Data extract »

________

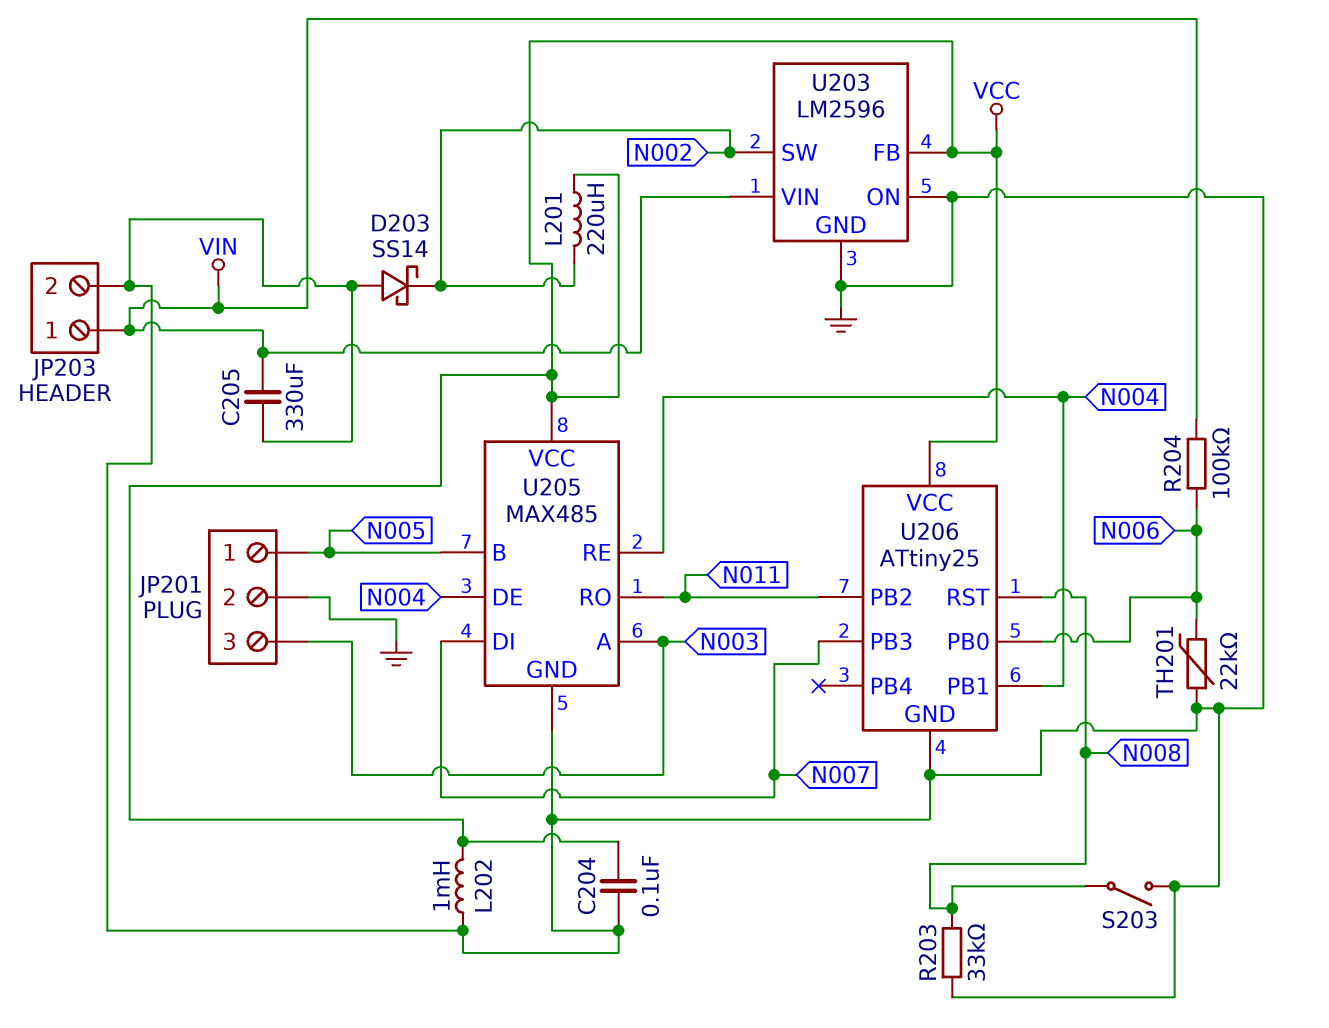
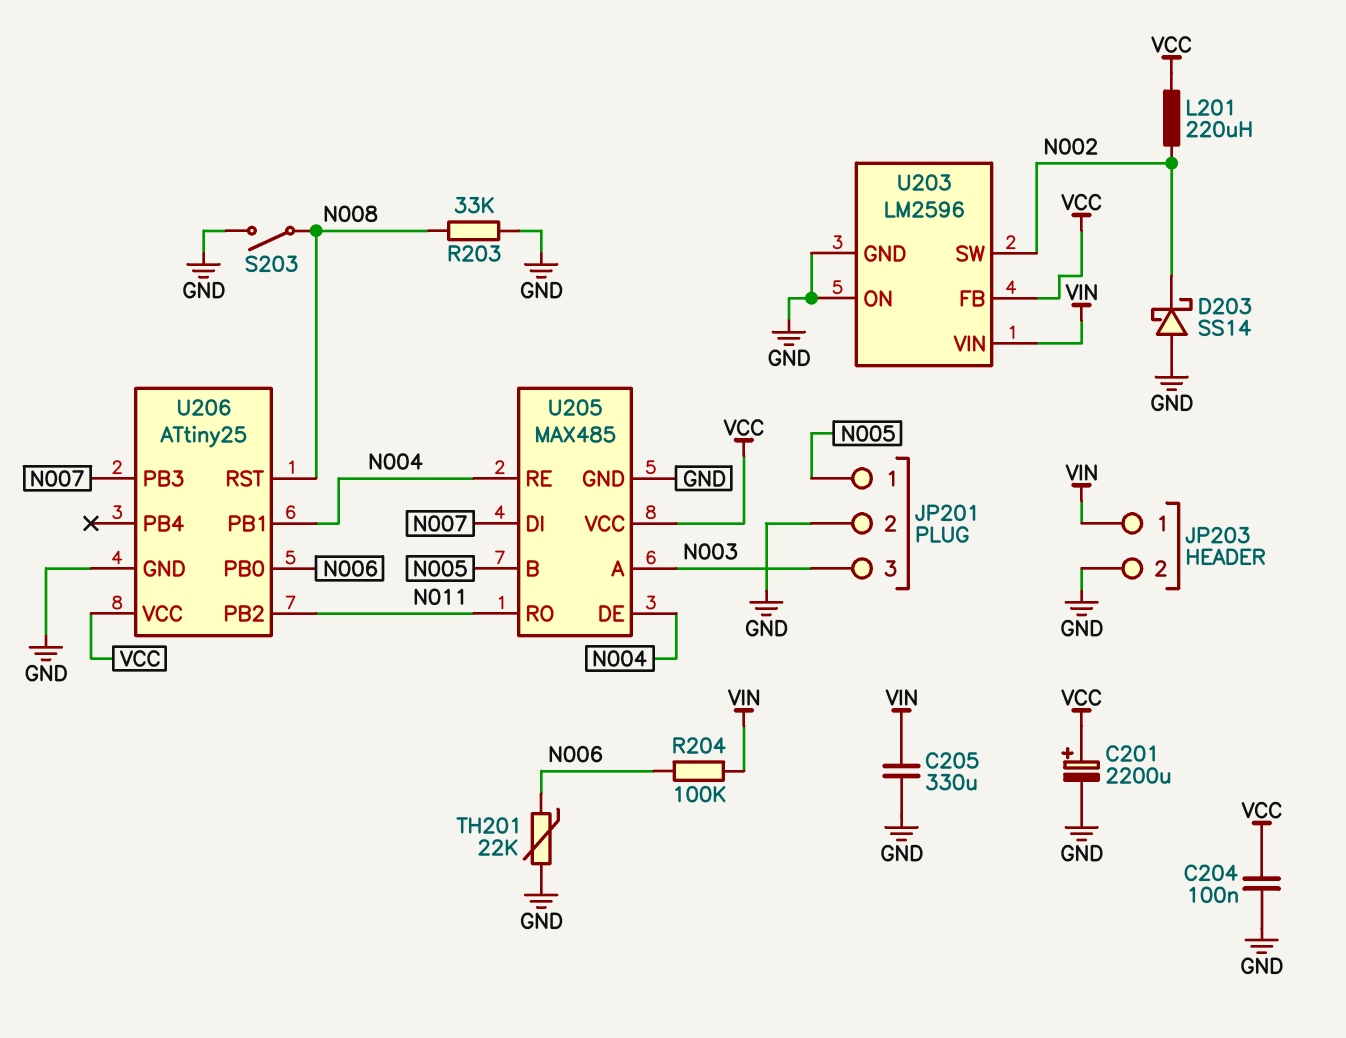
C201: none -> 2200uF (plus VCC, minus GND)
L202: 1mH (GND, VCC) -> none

________

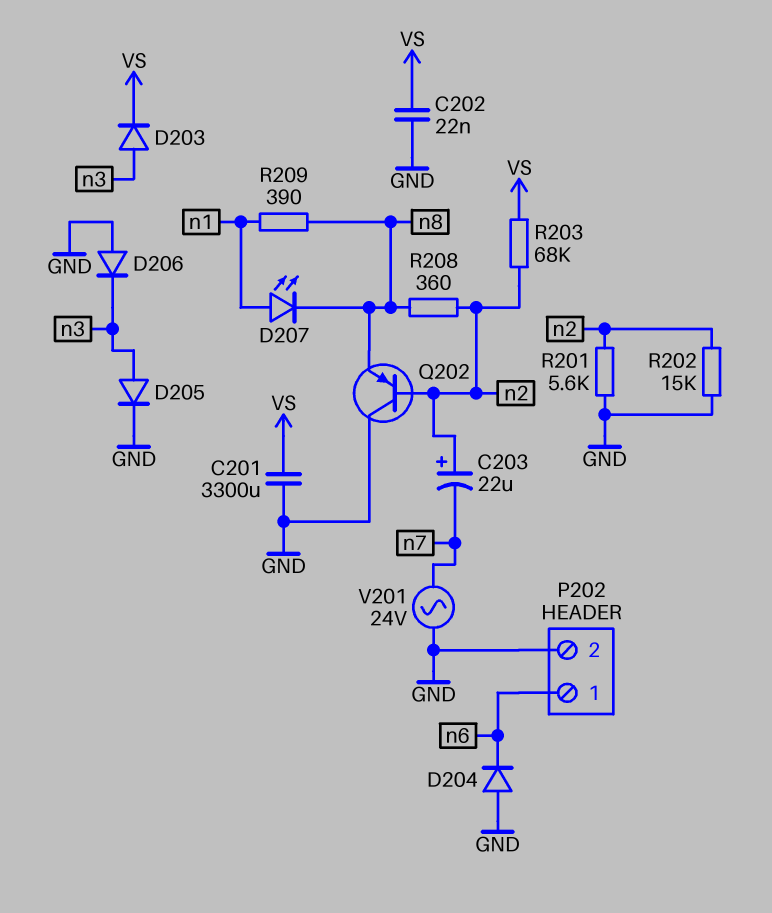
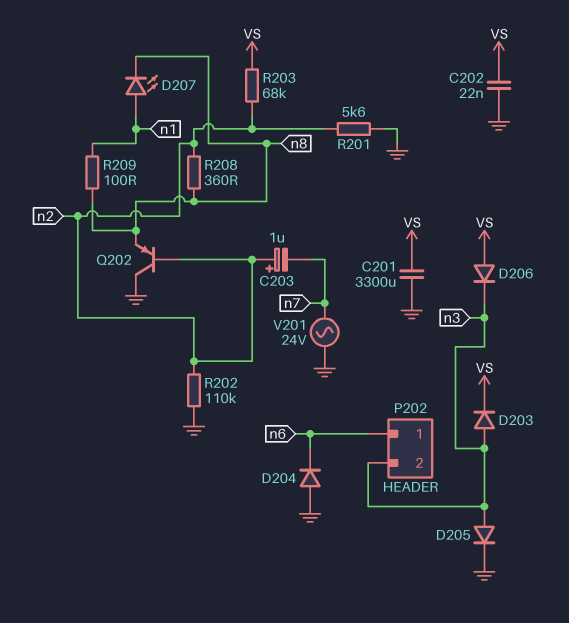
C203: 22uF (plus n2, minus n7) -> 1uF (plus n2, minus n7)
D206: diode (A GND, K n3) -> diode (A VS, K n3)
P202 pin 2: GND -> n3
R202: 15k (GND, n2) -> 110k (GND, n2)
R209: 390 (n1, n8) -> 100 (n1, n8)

________

Assigned task »
For this task, write out exactly the lines of the entries above, starting at the line with "P202 pin 2: GND -> n3" and ending at the line with "R209: 390 (n1, n8) -> 100 (n1, n8)", both included, and no others.

Result »
P202 pin 2: GND -> n3
R202: 15k (GND, n2) -> 110k (GND, n2)
R209: 390 (n1, n8) -> 100 (n1, n8)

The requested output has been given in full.